### WORK TO COMPLETE:
Print the whole listing below exactly, skipping every picture.

### RECORDED DATA:
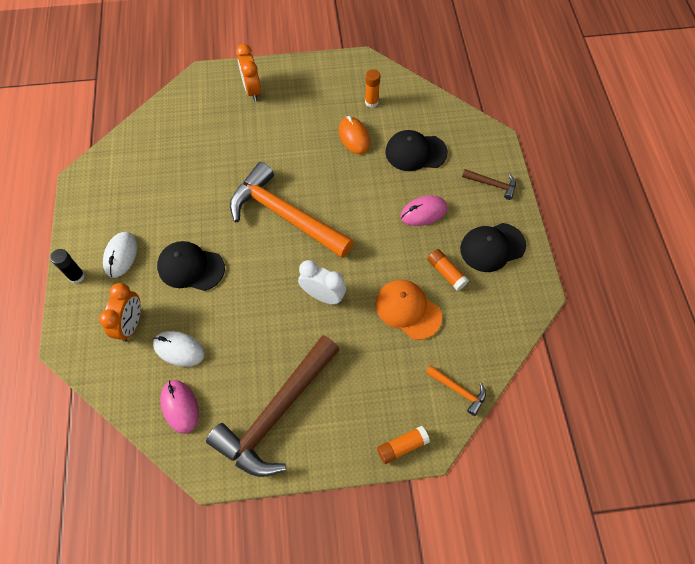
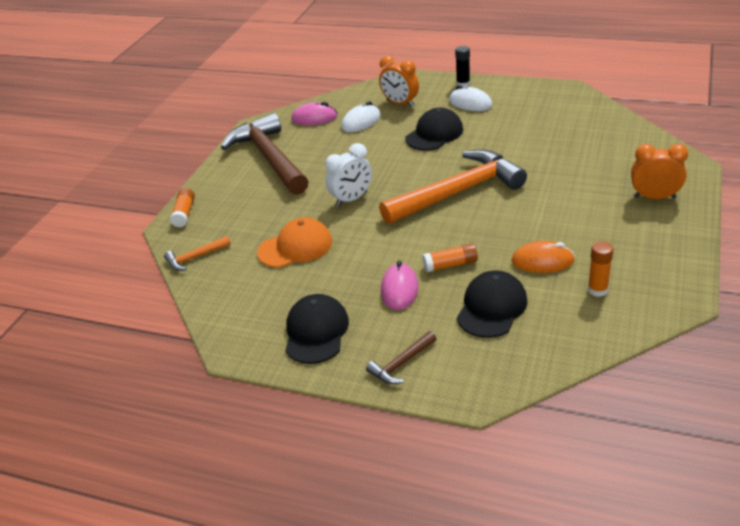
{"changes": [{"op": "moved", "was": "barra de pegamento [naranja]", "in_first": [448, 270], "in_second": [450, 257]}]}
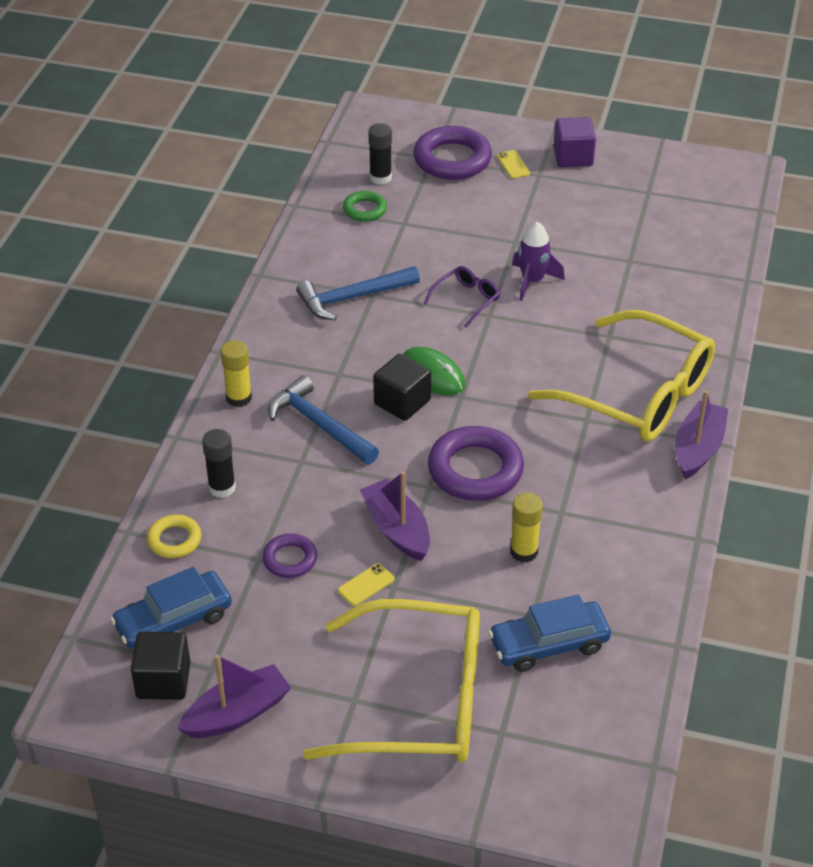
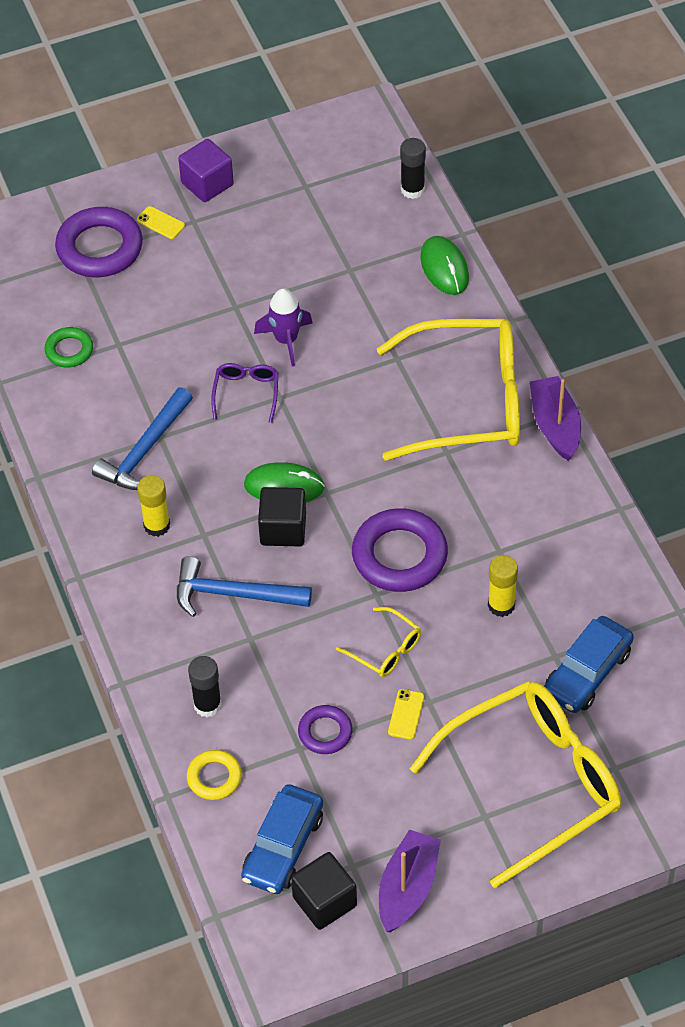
{"changes": [{"op": "moved", "was": "barra de pegamento [negro]", "in_first": [380, 154], "in_second": [413, 168]}, {"op": "moved", "was": "barra de pegamento [amarillo]", "in_first": [236, 373], "in_second": [153, 506]}, {"op": "replaced", "was": "barco [morado]", "now": "gafas [amarillo]", "in_first": [395, 516], "in_second": [378, 642]}, {"op": "added", "now": "ratón [verde]", "in_second": [444, 265]}]}
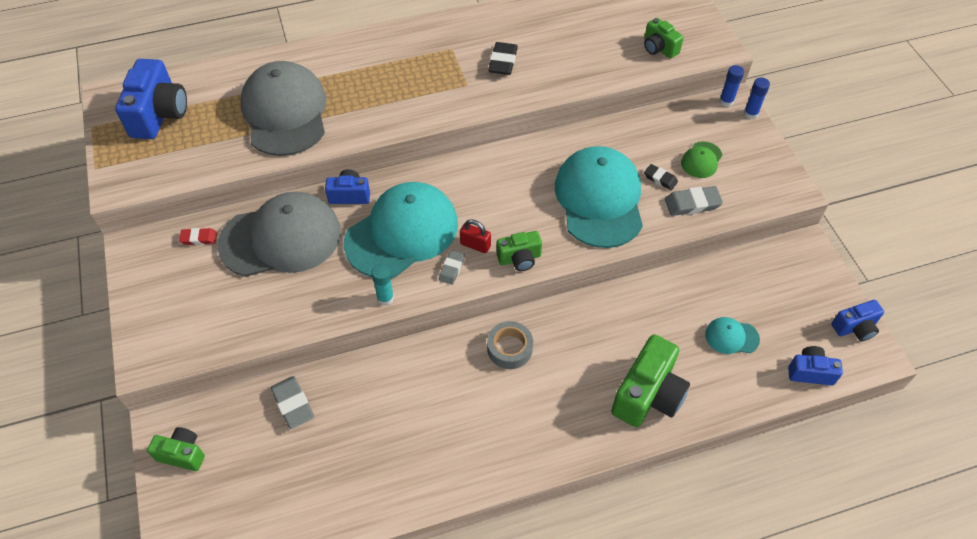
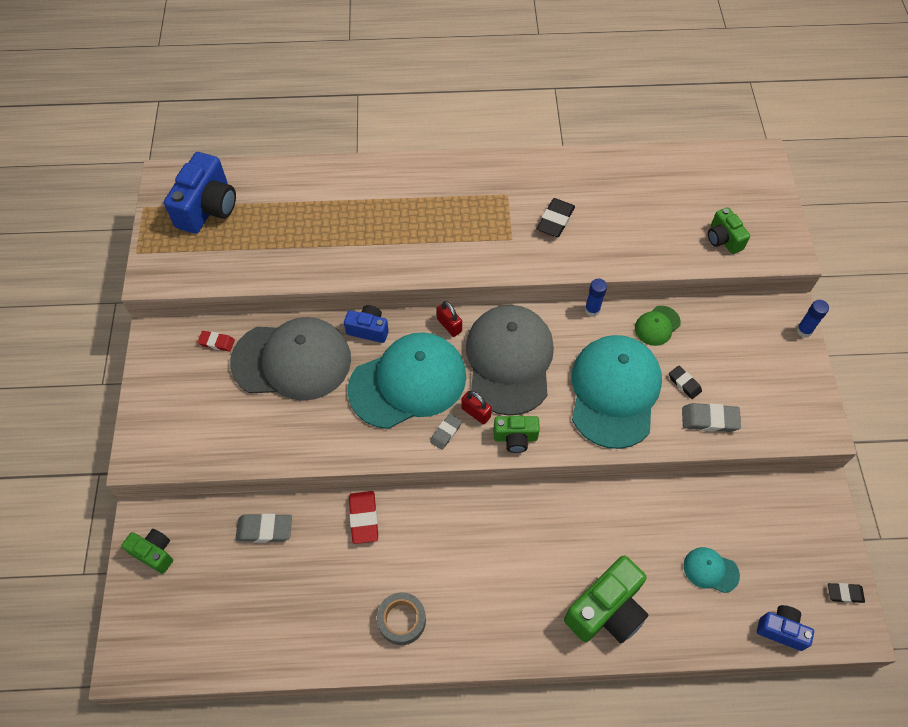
{"changes": [{"op": "moved", "was": "gorra [gris]", "in_first": [283, 108], "in_second": [510, 360]}, {"op": "moved", "was": "barra de pegamento [azul]", "in_first": [731, 86], "in_second": [596, 298]}, {"op": "moved", "was": "gorra [verde]", "in_first": [701, 159], "in_second": [658, 326]}, {"op": "removed", "was": "barra de pegamento [turquesa]", "in_first": [382, 285]}, {"op": "replaced", "was": "cámara [azul]", "now": "goma de borrar [negro]", "in_first": [857, 321], "in_second": [846, 593]}, {"op": "moved", "was": "cinta adhesiva [gris]", "in_first": [510, 345], "in_second": [401, 618]}, {"op": "turned", "was": "goma de borrar [gris]", "in_first": [292, 402], "in_second": [263, 528], "clockwise": -75}, {"op": "added", "now": "candado [rojo]", "in_second": [449, 319]}, {"op": "added", "now": "goma de borrar [rojo]", "in_second": [363, 517]}]}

### ANSWER SPACE:
{"changes": [{"op": "moved", "was": "barra de pegamento [naranja]", "in_first": [448, 270], "in_second": [450, 257]}]}
{"changes": [{"op": "moved", "was": "barra de pegamento [negro]", "in_first": [380, 154], "in_second": [413, 168]}, {"op": "moved", "was": "barra de pegamento [amarillo]", "in_first": [236, 373], "in_second": [153, 506]}, {"op": "replaced", "was": "barco [morado]", "now": "gafas [amarillo]", "in_first": [395, 516], "in_second": [378, 642]}, {"op": "added", "now": "ratón [verde]", "in_second": [444, 265]}]}
{"changes": [{"op": "moved", "was": "gorra [gris]", "in_first": [283, 108], "in_second": [510, 360]}, {"op": "moved", "was": "barra de pegamento [azul]", "in_first": [731, 86], "in_second": [596, 298]}, {"op": "moved", "was": "gorra [verde]", "in_first": [701, 159], "in_second": [658, 326]}, {"op": "removed", "was": "barra de pegamento [turquesa]", "in_first": [382, 285]}, {"op": "replaced", "was": "cámara [azul]", "now": "goma de borrar [negro]", "in_first": [857, 321], "in_second": [846, 593]}, {"op": "moved", "was": "cinta adhesiva [gris]", "in_first": [510, 345], "in_second": [401, 618]}, {"op": "turned", "was": "goma de borrar [gris]", "in_first": [292, 402], "in_second": [263, 528], "clockwise": -75}, {"op": "added", "now": "candado [rojo]", "in_second": [449, 319]}, {"op": "added", "now": "goma de borrar [rojo]", "in_second": [363, 517]}]}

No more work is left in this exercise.